• [Work order]
A word-for-word copy of all entries is required, without images.

Data shown START

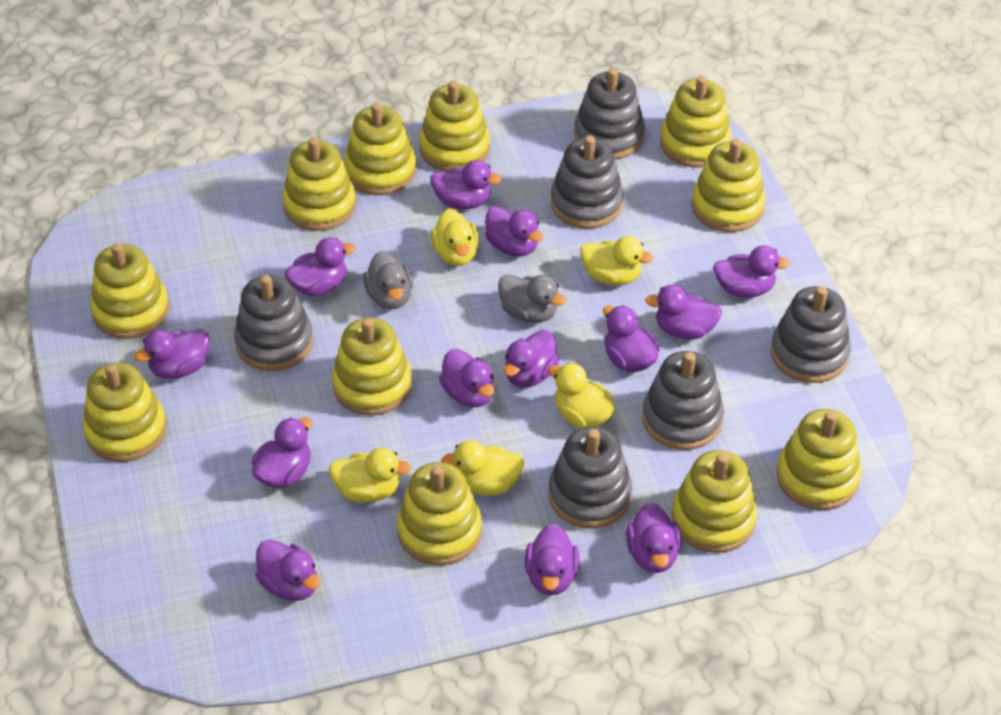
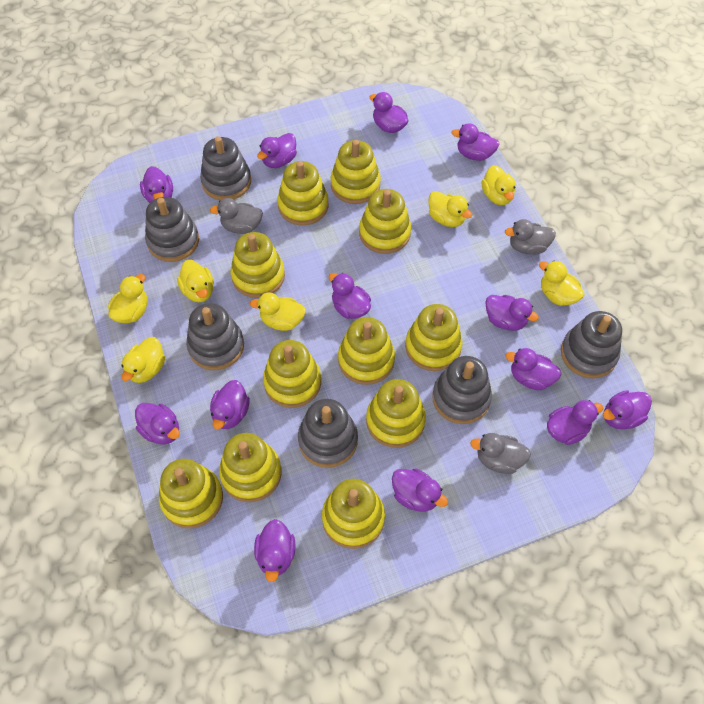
grey duck: 2 -> 3
yellow duck: 5 -> 7

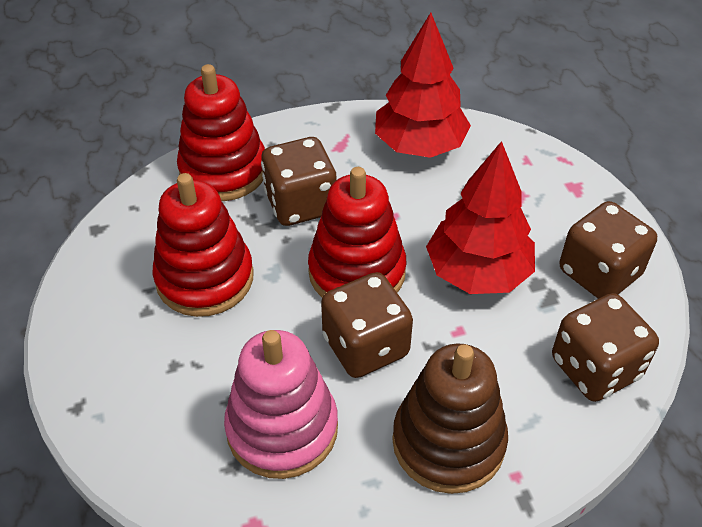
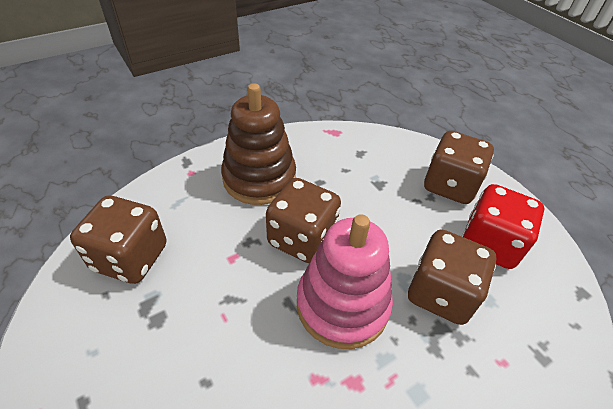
red dice: 0 -> 1
red stacking toy: 3 -> 0
red tree: 2 -> 0

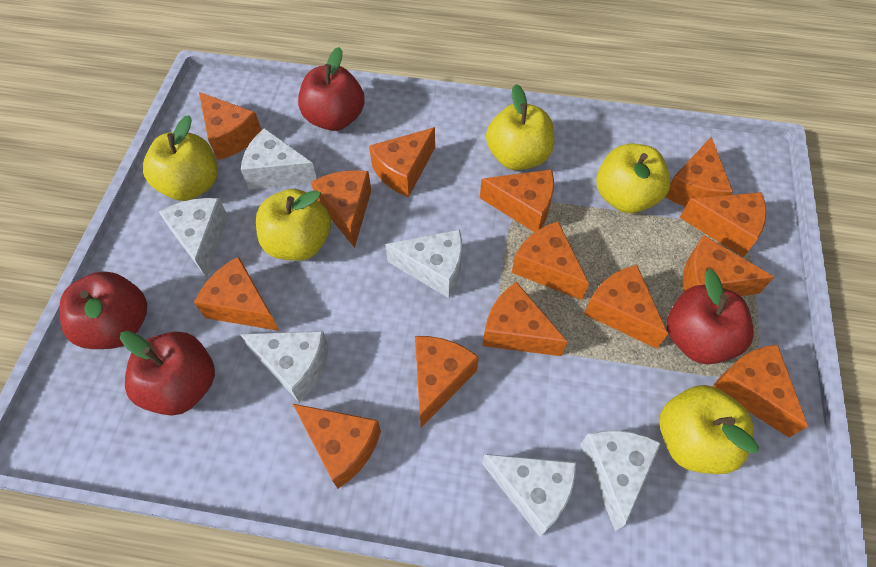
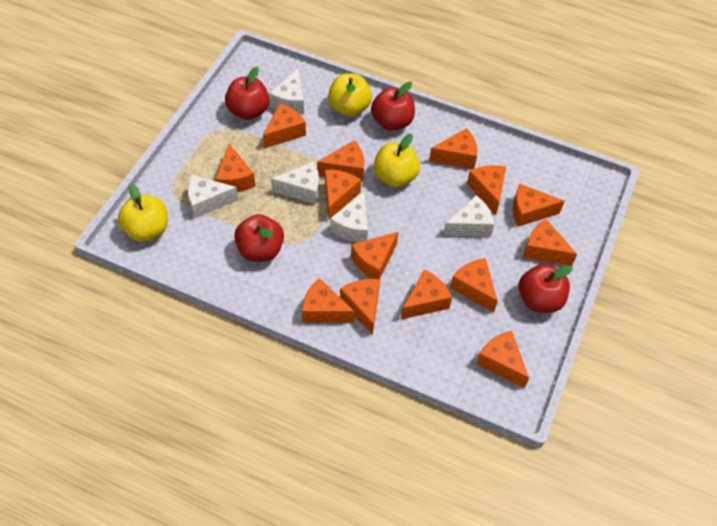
white cheese: 6 -> 5
yellow apple: 5 -> 3

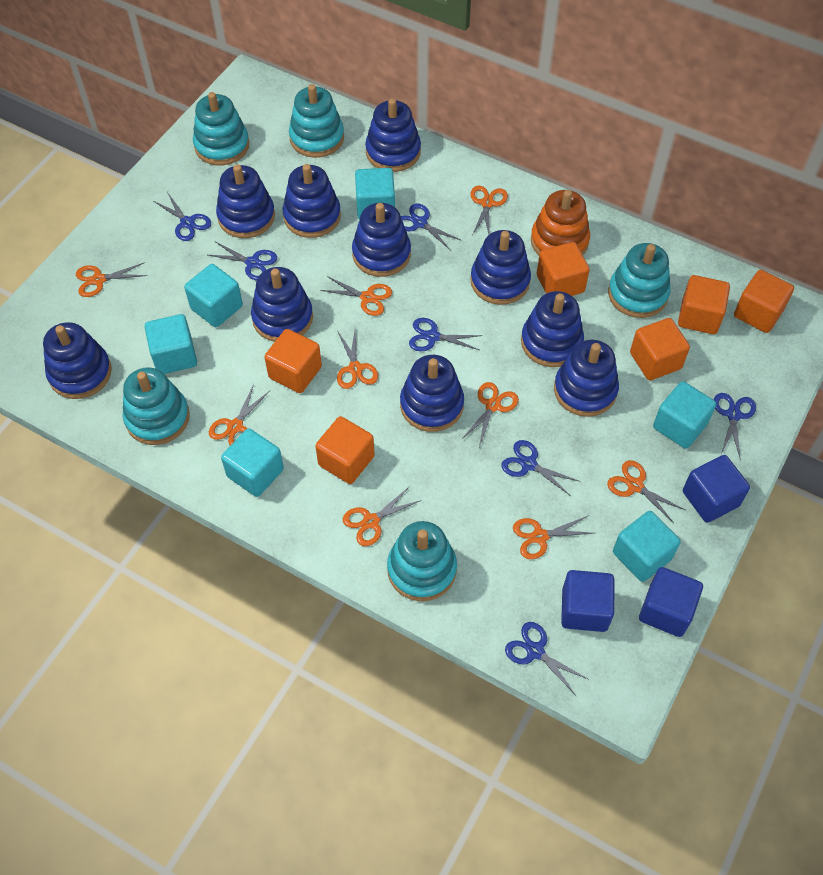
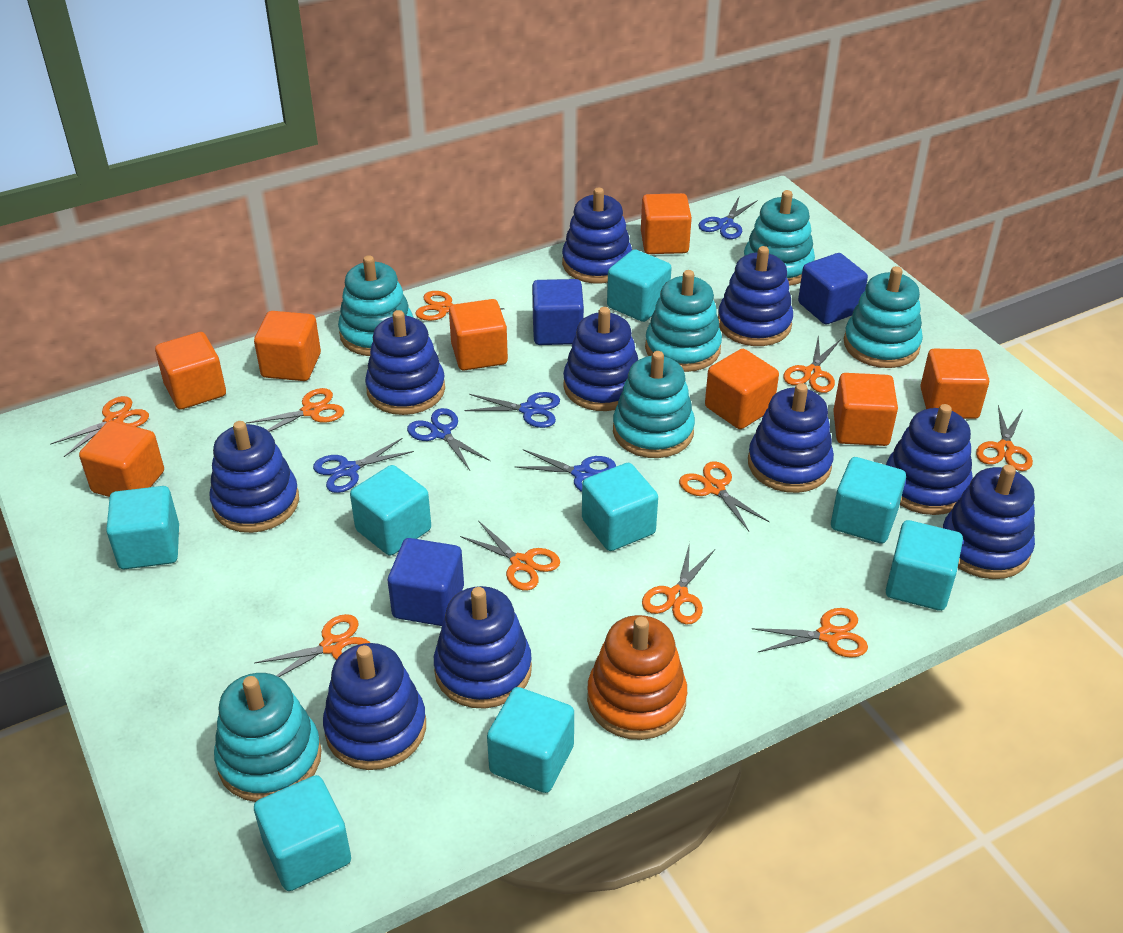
blue scissors: 7 -> 5
orange cube: 6 -> 8
orange scissors: 9 -> 10
turquoise cube: 6 -> 8
turquoise stacking toy: 5 -> 6

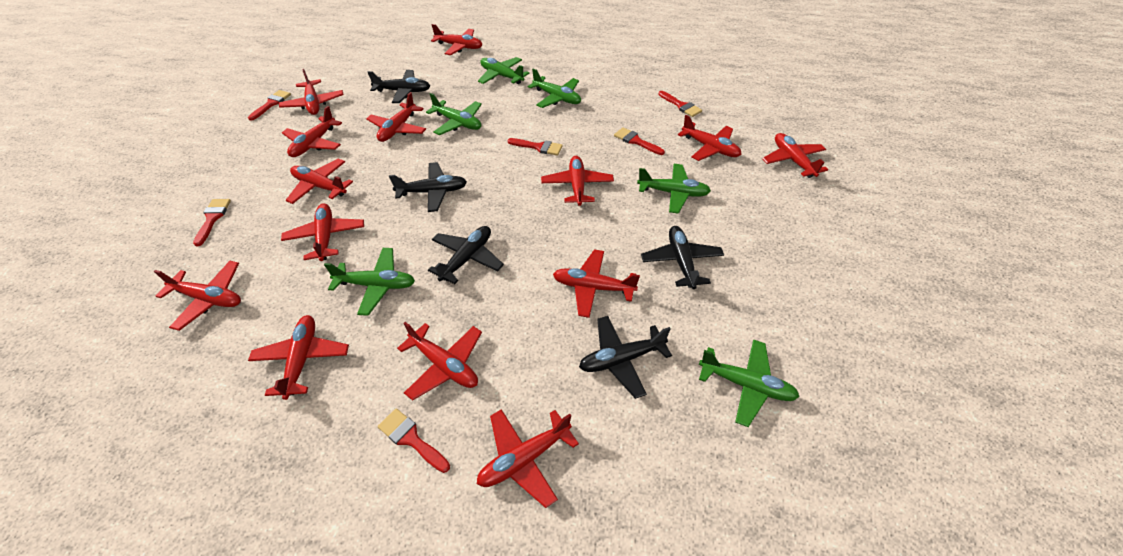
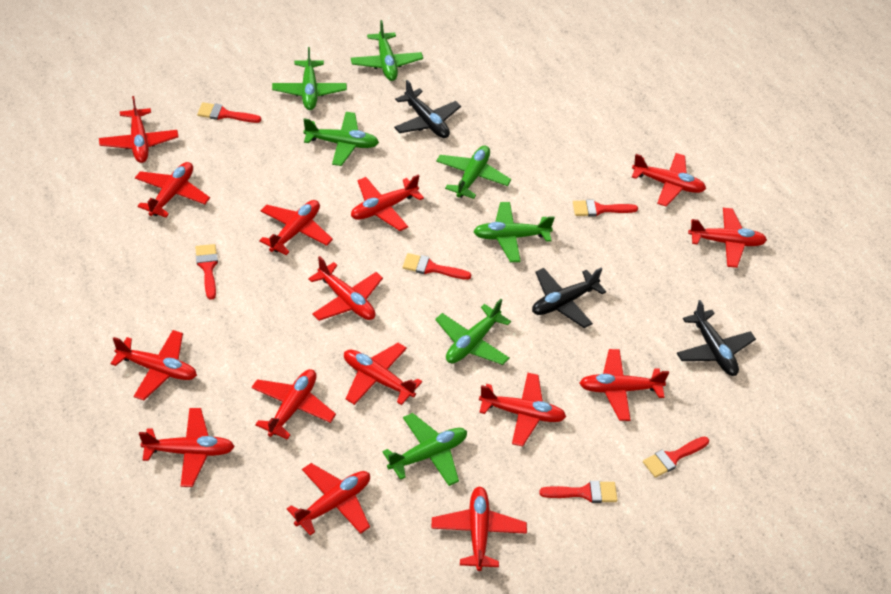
black plane: 5 -> 3
green plane: 6 -> 7
red plane: 14 -> 15

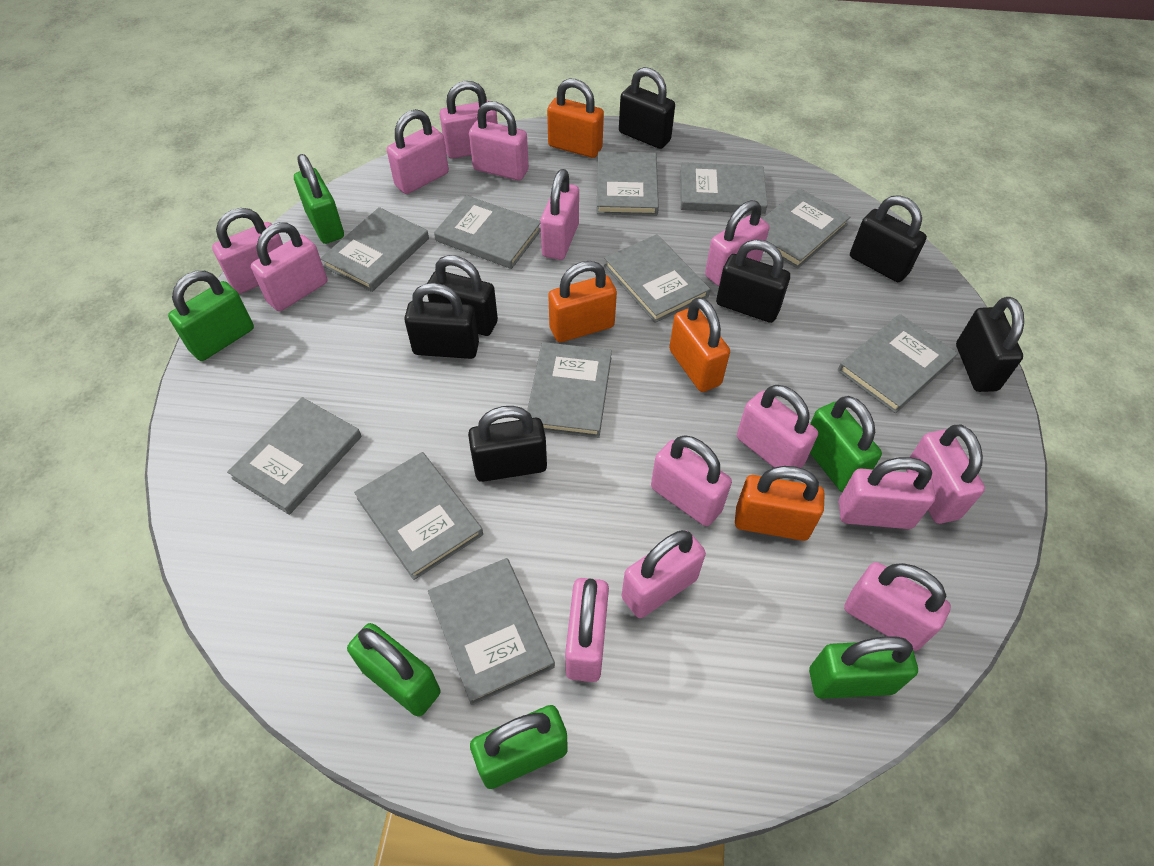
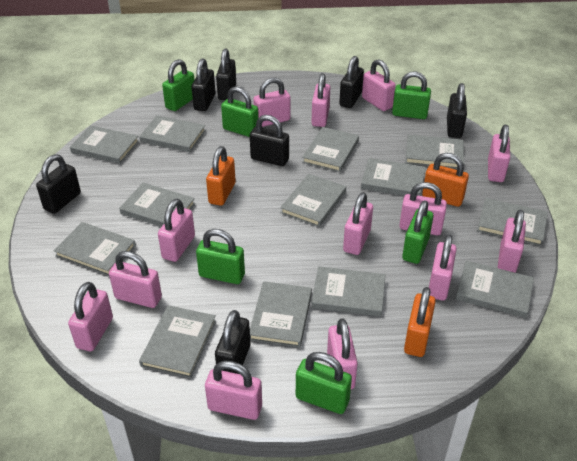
grey book: 11 -> 13
orange padlock: 4 -> 3
pink padlock: 14 -> 13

Data shown END

• [Worked solution]
grey duck: 2 -> 3
yellow duck: 5 -> 7

red dice: 0 -> 1
red stacking toy: 3 -> 0
red tree: 2 -> 0

white cheese: 6 -> 5
yellow apple: 5 -> 3

blue scissors: 7 -> 5
orange cube: 6 -> 8
orange scissors: 9 -> 10
turquoise cube: 6 -> 8
turquoise stacking toy: 5 -> 6

black plane: 5 -> 3
green plane: 6 -> 7
red plane: 14 -> 15

grey book: 11 -> 13
orange padlock: 4 -> 3
pink padlock: 14 -> 13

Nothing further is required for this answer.